[Difference listings]
******
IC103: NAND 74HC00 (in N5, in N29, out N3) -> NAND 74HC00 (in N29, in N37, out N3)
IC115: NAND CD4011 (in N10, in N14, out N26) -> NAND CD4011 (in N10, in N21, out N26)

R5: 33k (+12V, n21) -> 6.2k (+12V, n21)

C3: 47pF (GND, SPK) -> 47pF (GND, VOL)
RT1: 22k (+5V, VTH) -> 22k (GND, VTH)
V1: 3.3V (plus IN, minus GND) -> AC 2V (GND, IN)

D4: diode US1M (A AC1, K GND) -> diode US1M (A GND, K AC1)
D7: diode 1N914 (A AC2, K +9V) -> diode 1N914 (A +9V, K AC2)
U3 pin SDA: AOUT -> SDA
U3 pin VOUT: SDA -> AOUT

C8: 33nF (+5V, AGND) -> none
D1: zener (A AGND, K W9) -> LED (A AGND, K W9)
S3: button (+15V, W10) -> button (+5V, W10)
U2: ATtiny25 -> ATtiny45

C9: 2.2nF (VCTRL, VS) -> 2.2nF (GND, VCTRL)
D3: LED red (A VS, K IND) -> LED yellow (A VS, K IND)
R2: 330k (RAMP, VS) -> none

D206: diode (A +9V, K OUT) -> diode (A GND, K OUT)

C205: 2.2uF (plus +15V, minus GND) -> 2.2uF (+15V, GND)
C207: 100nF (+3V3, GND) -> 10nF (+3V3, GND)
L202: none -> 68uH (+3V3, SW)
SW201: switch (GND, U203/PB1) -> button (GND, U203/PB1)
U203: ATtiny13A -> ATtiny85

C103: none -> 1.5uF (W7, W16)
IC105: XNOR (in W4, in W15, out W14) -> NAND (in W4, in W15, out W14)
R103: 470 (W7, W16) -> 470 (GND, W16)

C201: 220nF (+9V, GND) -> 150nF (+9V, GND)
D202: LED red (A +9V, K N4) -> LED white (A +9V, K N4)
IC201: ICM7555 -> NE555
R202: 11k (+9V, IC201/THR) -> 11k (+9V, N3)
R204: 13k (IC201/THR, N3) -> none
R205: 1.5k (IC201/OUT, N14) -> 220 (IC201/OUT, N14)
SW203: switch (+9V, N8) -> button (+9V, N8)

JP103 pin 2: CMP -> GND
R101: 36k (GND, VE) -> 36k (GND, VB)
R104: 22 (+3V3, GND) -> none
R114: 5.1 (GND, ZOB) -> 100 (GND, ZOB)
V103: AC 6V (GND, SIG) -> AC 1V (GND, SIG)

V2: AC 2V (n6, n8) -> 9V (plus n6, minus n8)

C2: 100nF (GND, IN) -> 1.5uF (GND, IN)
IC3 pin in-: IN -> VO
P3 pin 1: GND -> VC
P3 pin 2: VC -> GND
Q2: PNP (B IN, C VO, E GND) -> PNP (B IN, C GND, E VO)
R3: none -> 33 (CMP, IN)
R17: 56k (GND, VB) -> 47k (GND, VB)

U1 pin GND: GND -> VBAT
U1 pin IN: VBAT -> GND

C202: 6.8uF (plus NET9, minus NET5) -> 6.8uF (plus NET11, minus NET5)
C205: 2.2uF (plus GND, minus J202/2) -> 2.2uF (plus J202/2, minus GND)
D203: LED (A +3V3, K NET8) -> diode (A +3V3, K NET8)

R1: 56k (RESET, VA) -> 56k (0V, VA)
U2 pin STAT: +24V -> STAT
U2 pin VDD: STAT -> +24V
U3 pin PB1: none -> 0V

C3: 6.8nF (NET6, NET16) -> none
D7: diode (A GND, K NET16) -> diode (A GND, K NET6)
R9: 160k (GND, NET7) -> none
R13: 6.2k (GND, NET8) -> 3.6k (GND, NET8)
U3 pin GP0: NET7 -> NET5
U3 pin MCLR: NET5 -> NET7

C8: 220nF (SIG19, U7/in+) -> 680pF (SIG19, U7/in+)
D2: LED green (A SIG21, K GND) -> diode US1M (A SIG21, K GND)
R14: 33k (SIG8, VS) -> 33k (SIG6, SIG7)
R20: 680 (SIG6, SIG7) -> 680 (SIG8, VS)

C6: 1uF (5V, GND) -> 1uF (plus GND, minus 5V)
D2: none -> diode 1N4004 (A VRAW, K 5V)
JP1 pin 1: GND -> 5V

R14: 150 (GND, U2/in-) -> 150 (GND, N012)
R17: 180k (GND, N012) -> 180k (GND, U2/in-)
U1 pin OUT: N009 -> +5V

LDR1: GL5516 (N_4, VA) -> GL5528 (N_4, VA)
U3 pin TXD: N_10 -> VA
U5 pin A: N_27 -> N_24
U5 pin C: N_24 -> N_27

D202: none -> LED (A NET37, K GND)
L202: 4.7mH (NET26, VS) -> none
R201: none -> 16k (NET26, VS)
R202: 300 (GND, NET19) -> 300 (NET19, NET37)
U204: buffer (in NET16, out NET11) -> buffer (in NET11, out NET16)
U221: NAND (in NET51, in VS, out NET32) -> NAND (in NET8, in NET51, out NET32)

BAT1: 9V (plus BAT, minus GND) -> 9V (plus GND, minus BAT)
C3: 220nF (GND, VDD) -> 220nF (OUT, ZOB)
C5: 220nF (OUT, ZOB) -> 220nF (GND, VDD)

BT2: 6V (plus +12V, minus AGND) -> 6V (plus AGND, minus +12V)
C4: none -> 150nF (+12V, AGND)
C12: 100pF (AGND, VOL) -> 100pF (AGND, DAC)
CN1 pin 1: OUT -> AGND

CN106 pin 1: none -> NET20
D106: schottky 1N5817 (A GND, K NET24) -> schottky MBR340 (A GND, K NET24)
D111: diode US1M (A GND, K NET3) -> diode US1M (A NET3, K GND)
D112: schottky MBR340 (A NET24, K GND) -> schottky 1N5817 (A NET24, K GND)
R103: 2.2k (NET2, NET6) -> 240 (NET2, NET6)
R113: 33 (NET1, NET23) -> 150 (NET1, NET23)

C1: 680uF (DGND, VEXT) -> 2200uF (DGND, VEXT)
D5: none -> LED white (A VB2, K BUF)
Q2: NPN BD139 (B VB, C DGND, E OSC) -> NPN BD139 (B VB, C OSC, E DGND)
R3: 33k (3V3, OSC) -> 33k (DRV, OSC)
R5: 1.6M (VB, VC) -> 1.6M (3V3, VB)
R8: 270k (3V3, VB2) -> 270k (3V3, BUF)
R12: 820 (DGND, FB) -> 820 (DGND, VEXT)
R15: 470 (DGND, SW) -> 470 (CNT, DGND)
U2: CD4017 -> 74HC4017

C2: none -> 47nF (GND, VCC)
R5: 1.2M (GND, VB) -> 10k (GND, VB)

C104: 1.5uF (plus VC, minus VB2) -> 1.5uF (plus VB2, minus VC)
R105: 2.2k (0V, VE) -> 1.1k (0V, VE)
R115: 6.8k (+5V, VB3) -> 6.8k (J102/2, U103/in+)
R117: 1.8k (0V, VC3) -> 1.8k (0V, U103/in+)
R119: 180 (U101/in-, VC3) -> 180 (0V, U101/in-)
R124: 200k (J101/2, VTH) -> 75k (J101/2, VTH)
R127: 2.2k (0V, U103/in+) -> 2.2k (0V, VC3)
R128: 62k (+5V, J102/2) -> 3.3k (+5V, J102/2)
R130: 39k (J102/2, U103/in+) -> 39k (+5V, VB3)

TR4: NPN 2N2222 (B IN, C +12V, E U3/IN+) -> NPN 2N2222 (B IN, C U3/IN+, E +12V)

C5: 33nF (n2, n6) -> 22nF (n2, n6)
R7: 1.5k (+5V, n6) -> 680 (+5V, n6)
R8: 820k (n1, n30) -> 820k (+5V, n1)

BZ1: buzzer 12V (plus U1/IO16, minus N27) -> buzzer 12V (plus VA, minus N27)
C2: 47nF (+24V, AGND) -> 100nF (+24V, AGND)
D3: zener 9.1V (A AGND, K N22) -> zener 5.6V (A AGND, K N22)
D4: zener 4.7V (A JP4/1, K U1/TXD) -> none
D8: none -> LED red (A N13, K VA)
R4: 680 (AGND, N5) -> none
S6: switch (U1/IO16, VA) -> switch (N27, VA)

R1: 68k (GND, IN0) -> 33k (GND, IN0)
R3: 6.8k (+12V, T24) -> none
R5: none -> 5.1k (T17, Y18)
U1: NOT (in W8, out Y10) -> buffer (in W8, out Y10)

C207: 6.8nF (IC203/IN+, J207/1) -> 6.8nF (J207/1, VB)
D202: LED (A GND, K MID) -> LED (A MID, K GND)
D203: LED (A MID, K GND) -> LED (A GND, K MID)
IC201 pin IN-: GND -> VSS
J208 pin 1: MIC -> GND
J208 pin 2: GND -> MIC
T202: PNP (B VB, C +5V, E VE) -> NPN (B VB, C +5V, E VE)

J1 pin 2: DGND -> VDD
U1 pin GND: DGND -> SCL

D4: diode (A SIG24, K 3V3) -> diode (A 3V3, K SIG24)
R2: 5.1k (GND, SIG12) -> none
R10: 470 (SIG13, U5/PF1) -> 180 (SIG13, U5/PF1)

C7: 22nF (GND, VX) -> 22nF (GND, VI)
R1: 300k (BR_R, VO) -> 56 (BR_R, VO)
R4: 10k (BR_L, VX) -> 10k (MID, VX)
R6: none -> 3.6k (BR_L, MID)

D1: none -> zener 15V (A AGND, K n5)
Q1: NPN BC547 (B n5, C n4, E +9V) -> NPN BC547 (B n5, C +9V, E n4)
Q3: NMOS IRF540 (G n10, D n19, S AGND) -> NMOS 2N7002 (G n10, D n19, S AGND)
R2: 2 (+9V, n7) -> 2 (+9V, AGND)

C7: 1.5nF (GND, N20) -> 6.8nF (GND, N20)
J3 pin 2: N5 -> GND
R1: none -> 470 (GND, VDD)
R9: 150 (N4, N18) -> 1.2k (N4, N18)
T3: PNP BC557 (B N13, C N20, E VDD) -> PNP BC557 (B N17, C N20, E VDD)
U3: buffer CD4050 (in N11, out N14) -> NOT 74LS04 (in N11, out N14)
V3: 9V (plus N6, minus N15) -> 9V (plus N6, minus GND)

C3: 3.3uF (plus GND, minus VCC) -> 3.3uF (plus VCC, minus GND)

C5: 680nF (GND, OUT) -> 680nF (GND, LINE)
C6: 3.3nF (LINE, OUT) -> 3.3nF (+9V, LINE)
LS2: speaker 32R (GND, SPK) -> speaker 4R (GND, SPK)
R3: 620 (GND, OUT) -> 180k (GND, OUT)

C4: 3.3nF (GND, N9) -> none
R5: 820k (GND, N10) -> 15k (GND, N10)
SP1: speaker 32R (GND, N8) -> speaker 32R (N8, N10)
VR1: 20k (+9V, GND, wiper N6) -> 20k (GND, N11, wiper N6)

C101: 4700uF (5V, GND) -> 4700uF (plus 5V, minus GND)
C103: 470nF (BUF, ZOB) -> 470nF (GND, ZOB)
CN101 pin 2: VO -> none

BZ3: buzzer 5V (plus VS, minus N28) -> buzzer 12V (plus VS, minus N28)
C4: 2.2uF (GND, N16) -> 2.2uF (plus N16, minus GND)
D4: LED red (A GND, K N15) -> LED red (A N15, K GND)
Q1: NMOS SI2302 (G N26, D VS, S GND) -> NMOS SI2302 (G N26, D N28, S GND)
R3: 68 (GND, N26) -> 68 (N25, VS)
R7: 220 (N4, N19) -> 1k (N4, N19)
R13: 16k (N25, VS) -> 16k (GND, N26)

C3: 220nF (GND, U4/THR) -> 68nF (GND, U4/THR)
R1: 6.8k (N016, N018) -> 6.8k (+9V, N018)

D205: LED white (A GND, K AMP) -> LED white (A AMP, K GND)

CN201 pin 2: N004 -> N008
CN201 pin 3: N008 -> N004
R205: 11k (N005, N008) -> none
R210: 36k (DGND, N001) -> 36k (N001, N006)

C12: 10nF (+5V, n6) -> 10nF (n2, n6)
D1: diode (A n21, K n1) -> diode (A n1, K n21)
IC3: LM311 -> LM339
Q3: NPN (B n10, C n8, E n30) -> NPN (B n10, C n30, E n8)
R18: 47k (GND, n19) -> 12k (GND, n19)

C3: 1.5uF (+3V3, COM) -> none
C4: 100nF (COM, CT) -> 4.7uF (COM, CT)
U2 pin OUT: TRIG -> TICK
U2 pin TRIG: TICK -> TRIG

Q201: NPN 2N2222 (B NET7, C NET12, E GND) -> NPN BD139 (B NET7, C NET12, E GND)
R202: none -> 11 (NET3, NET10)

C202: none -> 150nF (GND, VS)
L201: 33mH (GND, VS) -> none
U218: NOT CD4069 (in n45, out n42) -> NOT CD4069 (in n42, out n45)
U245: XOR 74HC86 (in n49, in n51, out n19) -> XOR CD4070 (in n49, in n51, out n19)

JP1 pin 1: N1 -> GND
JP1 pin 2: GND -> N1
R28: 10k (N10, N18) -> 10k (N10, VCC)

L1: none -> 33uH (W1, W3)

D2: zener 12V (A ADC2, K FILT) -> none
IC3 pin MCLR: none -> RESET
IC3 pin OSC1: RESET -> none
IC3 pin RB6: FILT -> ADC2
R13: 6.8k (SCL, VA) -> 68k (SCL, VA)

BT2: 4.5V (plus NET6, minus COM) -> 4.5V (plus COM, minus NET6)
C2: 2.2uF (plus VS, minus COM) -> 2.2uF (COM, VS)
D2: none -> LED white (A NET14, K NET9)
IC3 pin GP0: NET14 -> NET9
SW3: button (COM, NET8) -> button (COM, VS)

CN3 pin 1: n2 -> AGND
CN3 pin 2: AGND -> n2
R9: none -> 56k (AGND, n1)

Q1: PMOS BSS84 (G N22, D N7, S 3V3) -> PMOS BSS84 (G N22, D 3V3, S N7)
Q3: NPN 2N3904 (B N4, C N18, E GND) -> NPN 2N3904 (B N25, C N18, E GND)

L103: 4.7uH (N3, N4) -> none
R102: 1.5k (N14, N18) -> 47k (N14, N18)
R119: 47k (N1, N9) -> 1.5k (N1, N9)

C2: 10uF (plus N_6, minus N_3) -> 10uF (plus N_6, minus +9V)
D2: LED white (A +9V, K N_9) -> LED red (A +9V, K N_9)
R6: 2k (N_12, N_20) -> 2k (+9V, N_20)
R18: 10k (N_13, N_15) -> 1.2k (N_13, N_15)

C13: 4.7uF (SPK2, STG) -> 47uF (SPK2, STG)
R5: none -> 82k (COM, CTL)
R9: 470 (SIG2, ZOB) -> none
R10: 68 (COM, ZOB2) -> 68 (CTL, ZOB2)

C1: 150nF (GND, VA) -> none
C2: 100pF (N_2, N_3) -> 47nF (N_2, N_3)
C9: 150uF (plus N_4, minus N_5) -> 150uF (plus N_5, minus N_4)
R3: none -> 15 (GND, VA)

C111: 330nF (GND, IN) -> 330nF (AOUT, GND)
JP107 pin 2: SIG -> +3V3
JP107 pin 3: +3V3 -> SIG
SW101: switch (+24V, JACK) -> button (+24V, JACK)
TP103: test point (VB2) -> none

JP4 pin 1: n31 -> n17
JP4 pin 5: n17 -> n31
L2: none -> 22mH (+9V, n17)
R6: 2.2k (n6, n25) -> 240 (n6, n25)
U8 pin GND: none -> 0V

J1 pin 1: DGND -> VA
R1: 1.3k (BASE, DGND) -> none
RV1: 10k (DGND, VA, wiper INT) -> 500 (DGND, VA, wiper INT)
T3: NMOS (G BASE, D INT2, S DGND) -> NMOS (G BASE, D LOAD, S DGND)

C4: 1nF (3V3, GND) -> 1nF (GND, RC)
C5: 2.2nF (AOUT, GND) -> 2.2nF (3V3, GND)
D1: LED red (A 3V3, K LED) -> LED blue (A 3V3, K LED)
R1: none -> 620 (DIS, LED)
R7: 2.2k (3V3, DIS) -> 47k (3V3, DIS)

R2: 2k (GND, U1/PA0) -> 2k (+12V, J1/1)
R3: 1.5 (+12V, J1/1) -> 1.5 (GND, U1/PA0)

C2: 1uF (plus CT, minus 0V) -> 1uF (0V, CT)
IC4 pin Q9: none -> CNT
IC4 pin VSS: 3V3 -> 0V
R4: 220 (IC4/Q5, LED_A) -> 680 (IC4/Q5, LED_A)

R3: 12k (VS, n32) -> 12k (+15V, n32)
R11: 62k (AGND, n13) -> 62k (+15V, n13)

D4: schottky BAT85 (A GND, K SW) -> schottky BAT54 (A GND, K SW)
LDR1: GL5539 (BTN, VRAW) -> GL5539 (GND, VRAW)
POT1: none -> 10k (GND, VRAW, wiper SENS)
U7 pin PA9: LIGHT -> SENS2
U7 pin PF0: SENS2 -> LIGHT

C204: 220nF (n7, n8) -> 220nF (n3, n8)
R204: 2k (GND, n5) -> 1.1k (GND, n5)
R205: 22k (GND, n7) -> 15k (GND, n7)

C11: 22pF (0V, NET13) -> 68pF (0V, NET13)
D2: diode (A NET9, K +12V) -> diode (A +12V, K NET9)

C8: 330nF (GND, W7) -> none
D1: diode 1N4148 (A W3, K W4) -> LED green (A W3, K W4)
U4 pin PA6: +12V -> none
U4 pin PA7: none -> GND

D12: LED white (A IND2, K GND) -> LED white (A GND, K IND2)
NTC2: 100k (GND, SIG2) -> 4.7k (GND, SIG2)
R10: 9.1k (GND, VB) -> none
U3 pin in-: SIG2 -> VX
******
Task details → Above are the records; from them, give again exactly the lines from the one containing "U5 pin C: N_24 -> N_27" to the one containing "U221: NAND (in", both lines included, and nothing more.

Solved problem →
U5 pin C: N_24 -> N_27

D202: none -> LED (A NET37, K GND)
L202: 4.7mH (NET26, VS) -> none
R201: none -> 16k (NET26, VS)
R202: 300 (GND, NET19) -> 300 (NET19, NET37)
U204: buffer (in NET16, out NET11) -> buffer (in NET11, out NET16)
U221: NAND (in NET51, in VS, out NET32) -> NAND (in NET8, in NET51, out NET32)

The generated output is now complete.